*** THE INPUT ***
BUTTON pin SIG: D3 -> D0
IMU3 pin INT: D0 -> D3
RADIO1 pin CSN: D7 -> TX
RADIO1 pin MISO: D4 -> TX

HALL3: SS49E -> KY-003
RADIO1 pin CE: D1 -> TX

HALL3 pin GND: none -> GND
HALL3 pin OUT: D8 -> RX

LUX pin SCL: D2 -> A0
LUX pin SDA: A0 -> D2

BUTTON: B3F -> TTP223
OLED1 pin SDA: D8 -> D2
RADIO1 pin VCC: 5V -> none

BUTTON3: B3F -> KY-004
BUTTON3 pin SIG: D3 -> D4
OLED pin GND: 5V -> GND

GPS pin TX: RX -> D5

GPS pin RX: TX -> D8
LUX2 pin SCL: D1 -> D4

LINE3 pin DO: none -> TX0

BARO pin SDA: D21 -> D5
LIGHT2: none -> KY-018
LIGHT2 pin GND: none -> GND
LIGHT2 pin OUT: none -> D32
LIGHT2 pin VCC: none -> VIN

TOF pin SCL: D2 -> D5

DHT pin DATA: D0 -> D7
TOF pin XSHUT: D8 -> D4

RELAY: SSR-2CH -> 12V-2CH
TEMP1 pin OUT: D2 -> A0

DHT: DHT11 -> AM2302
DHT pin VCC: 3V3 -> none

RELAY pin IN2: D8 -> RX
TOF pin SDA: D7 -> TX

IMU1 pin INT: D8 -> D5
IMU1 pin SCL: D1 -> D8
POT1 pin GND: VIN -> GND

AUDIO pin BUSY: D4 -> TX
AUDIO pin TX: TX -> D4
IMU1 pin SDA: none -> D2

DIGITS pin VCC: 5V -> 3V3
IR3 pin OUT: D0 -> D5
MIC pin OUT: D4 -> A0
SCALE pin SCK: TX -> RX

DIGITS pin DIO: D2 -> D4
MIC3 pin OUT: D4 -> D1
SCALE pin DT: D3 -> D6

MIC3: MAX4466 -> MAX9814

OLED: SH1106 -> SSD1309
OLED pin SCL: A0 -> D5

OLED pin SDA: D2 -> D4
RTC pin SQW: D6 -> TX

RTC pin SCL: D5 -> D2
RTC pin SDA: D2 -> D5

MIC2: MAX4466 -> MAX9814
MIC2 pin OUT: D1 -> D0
*** End of THE INPUT ***
The data is to be given again in full, with every line exact.

▶ **RESPONSE AREA**
BUTTON pin SIG: D3 -> D0
IMU3 pin INT: D0 -> D3
RADIO1 pin CSN: D7 -> TX
RADIO1 pin MISO: D4 -> TX

HALL3: SS49E -> KY-003
RADIO1 pin CE: D1 -> TX

HALL3 pin GND: none -> GND
HALL3 pin OUT: D8 -> RX

LUX pin SCL: D2 -> A0
LUX pin SDA: A0 -> D2

BUTTON: B3F -> TTP223
OLED1 pin SDA: D8 -> D2
RADIO1 pin VCC: 5V -> none

BUTTON3: B3F -> KY-004
BUTTON3 pin SIG: D3 -> D4
OLED pin GND: 5V -> GND

GPS pin TX: RX -> D5

GPS pin RX: TX -> D8
LUX2 pin SCL: D1 -> D4

LINE3 pin DO: none -> TX0

BARO pin SDA: D21 -> D5
LIGHT2: none -> KY-018
LIGHT2 pin GND: none -> GND
LIGHT2 pin OUT: none -> D32
LIGHT2 pin VCC: none -> VIN

TOF pin SCL: D2 -> D5

DHT pin DATA: D0 -> D7
TOF pin XSHUT: D8 -> D4

RELAY: SSR-2CH -> 12V-2CH
TEMP1 pin OUT: D2 -> A0

DHT: DHT11 -> AM2302
DHT pin VCC: 3V3 -> none

RELAY pin IN2: D8 -> RX
TOF pin SDA: D7 -> TX

IMU1 pin INT: D8 -> D5
IMU1 pin SCL: D1 -> D8
POT1 pin GND: VIN -> GND

AUDIO pin BUSY: D4 -> TX
AUDIO pin TX: TX -> D4
IMU1 pin SDA: none -> D2

DIGITS pin VCC: 5V -> 3V3
IR3 pin OUT: D0 -> D5
MIC pin OUT: D4 -> A0
SCALE pin SCK: TX -> RX

DIGITS pin DIO: D2 -> D4
MIC3 pin OUT: D4 -> D1
SCALE pin DT: D3 -> D6

MIC3: MAX4466 -> MAX9814

OLED: SH1106 -> SSD1309
OLED pin SCL: A0 -> D5

OLED pin SDA: D2 -> D4
RTC pin SQW: D6 -> TX

RTC pin SCL: D5 -> D2
RTC pin SDA: D2 -> D5

MIC2: MAX4466 -> MAX9814
MIC2 pin OUT: D1 -> D0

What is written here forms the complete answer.